Spatial reasoning data
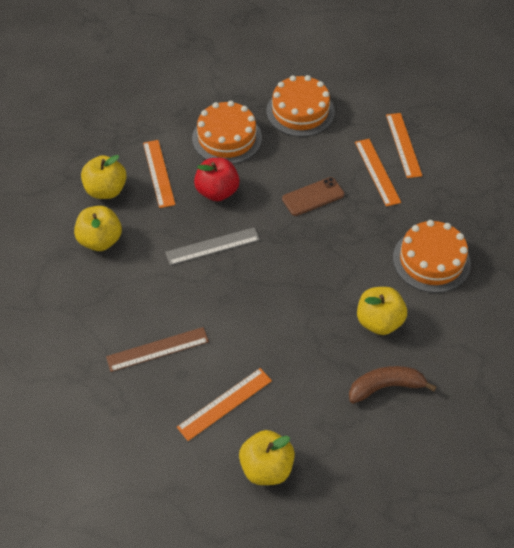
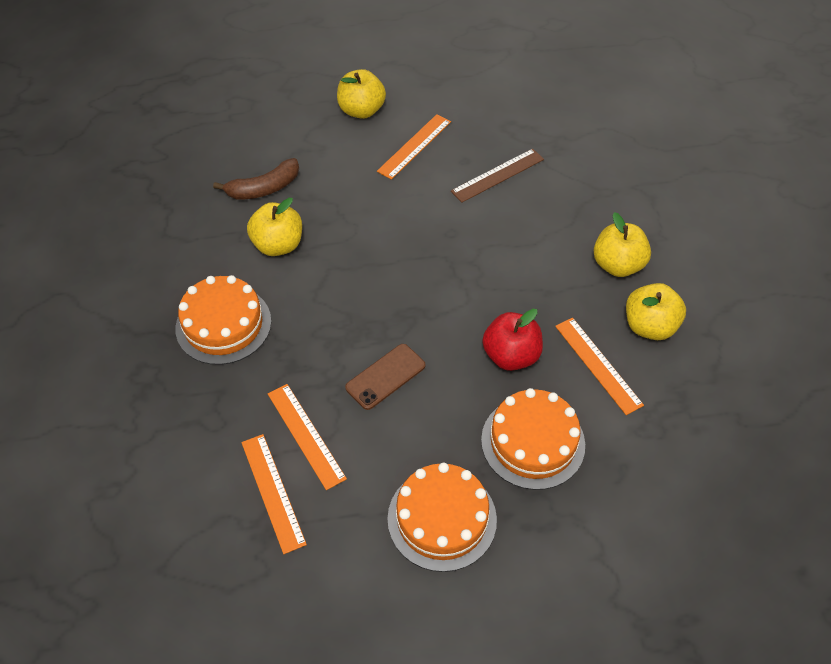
camera: 165 degrees right, 0 degrees up
grey ruler [165,227,260,265] -> none

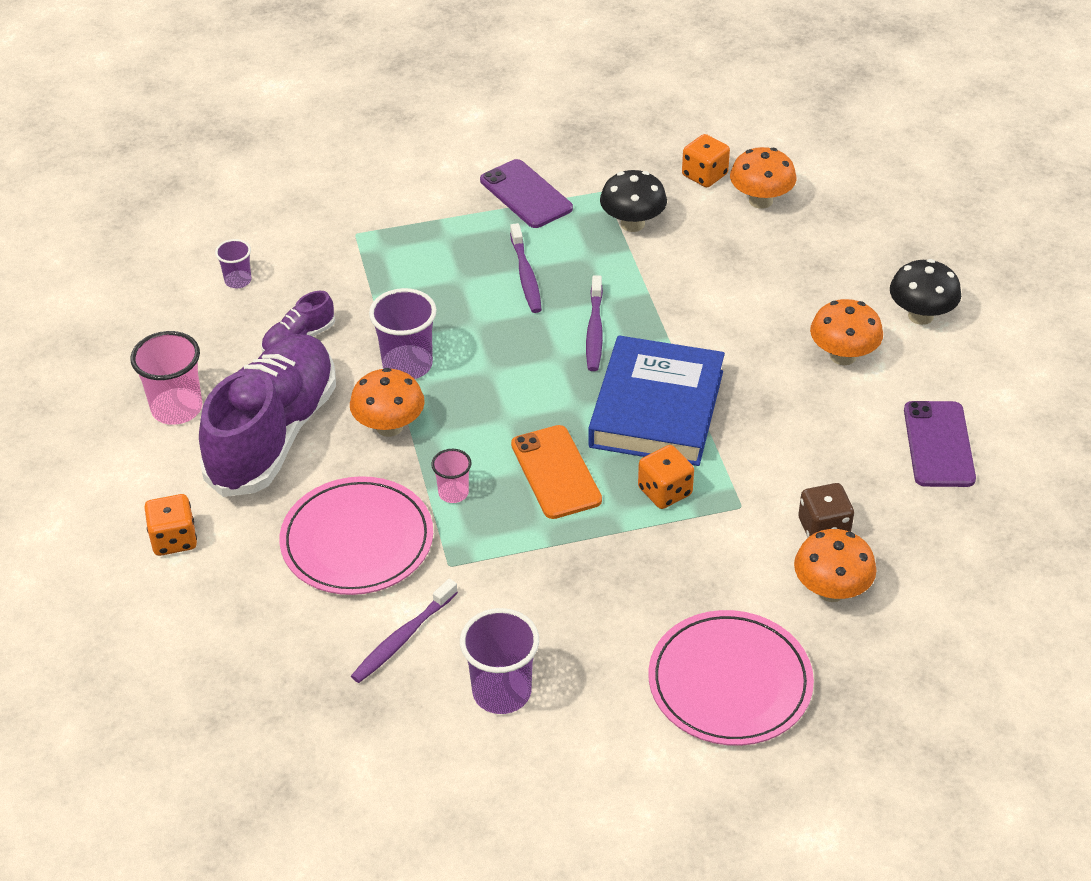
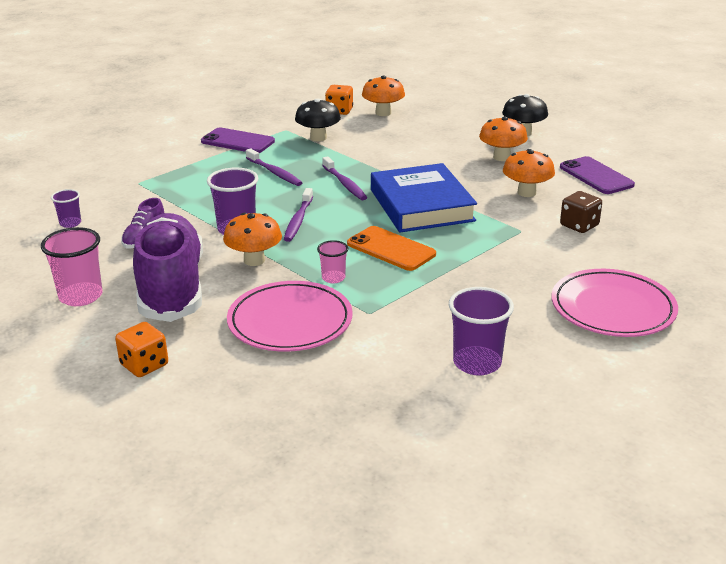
camera: 30 degrees left, 15 degrees down
purple toothbrush [351,579,458,683] -> purple toothbrush moved to [284,188,313,242]
orange dice [638,445,694,509] -> none
orange mushroom [794,529,877,602] -> orange mushroom moved to [503,149,555,197]

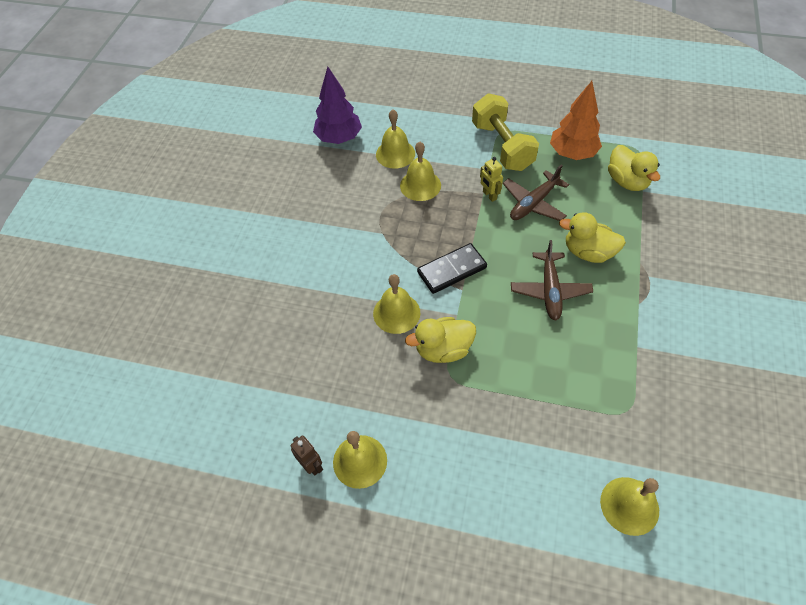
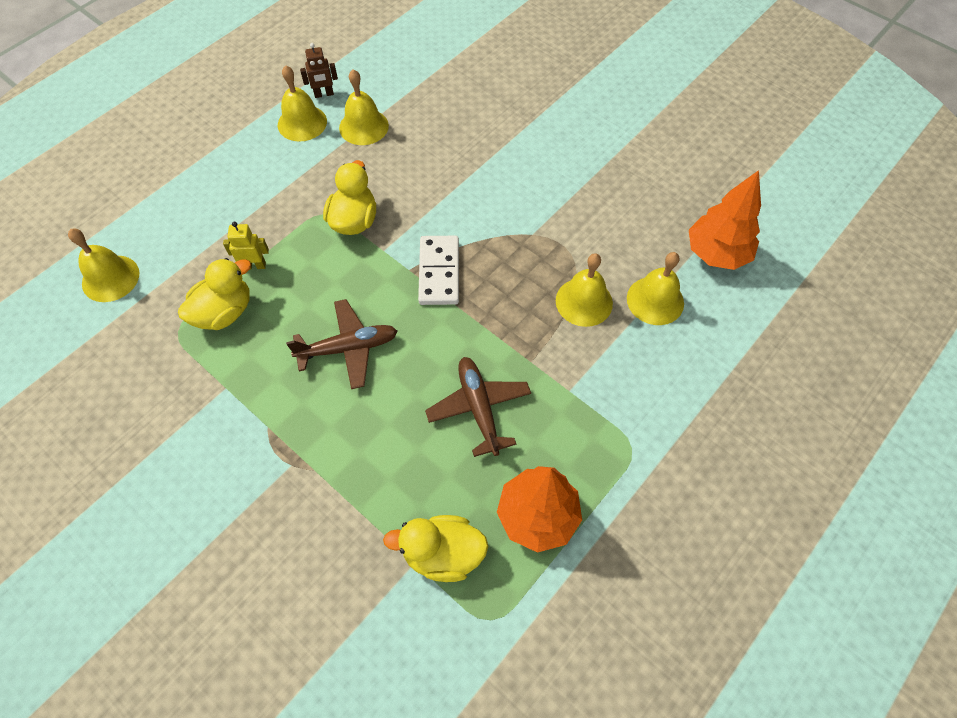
camera: 115 degrees right, 5 degrees up
purple tree [313,67,362,144] -> orange tree [689,170,761,270]
yellow bell [373,274,420,334] -> yellow bell moved to [339,69,389,145]
black domino [417,243,487,294] -> white domino [418,236,459,305]
yellow dumbbell [472,93,539,171] -> none
yellow robot [480,157,503,202] -> yellow robot moved to [223,222,269,270]
brown plane [511,240,593,321] -> brown plane turned 135 degrees clockwise [286,299,397,389]
yellow duck [559,212,626,263] -> yellow duck moved to [178,258,251,330]

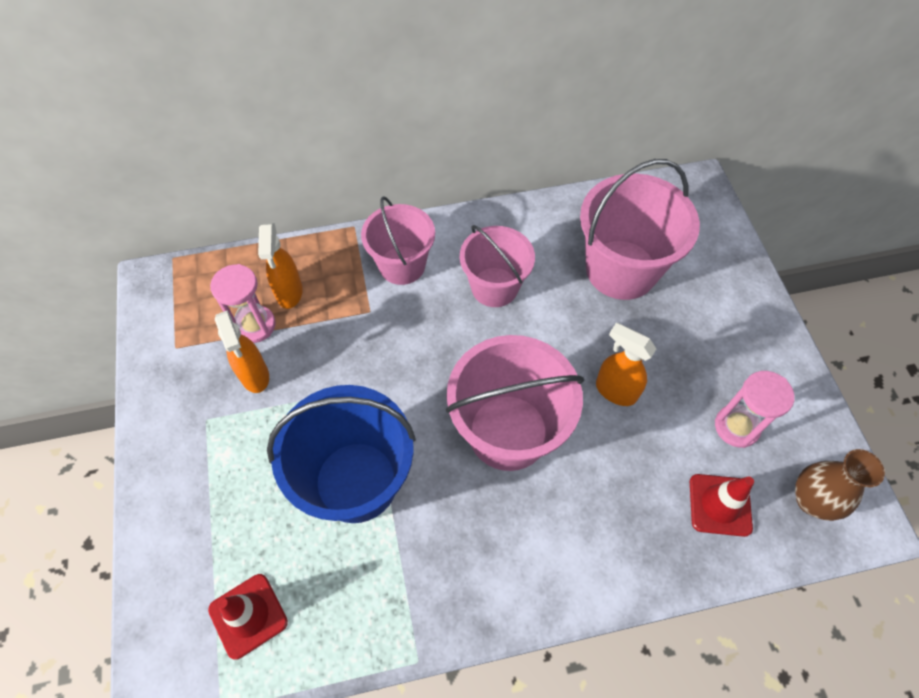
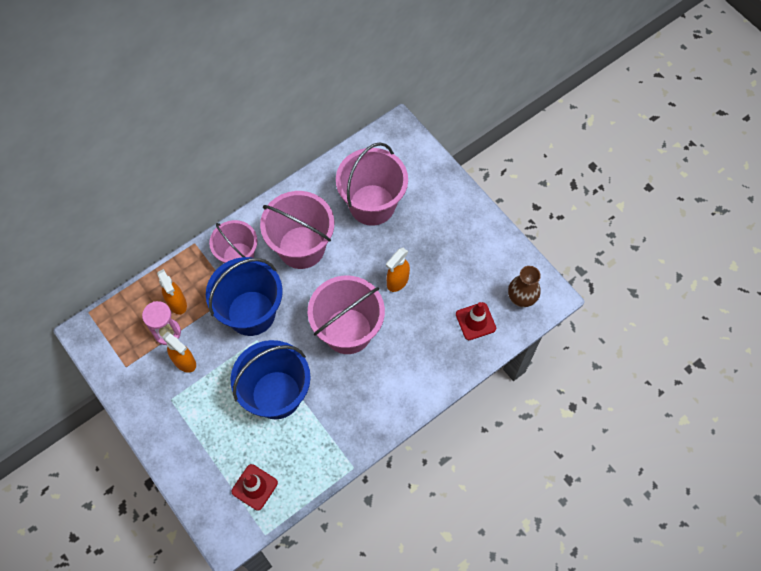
camera: 25 degrees left, 5 degrees up
pink bucket [460,225,535,307] -> pink bucket [260,191,334,269], size x1.53
orange spray bottle [596,323,656,406] -> orange spray bottle turned 60 degrees counterclockwise [386,248,410,292]
pink hourglass [715,371,795,448] -> none
none -> blue bucket [206,257,283,336]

== WORK INSTRUCTION ==
The result should be all the records, retyped exactly, with no pictures among them.

== ANSWER FOR THE TASK ==
camera: 165 degrees right, 0 degrees up
grey ruler [165,227,260,265] -> none

camera: 30 degrees left, 15 degrees down
purple toothbrush [351,579,458,683] -> purple toothbrush moved to [284,188,313,242]
orange dice [638,445,694,509] -> none
orange mushroom [794,529,877,602] -> orange mushroom moved to [503,149,555,197]

camera: 115 degrees right, 5 degrees up
purple tree [313,67,362,144] -> orange tree [689,170,761,270]
yellow bell [373,274,420,334] -> yellow bell moved to [339,69,389,145]
black domino [417,243,487,294] -> white domino [418,236,459,305]
yellow dumbbell [472,93,539,171] -> none
yellow robot [480,157,503,202] -> yellow robot moved to [223,222,269,270]
brown plane [511,240,593,321] -> brown plane turned 135 degrees clockwise [286,299,397,389]
yellow duck [559,212,626,263] -> yellow duck moved to [178,258,251,330]

camera: 25 degrees left, 5 degrees up
pink bucket [460,225,535,307] -> pink bucket [260,191,334,269], size x1.53
orange spray bottle [596,323,656,406] -> orange spray bottle turned 60 degrees counterclockwise [386,248,410,292]
pink hourglass [715,371,795,448] -> none
none -> blue bucket [206,257,283,336]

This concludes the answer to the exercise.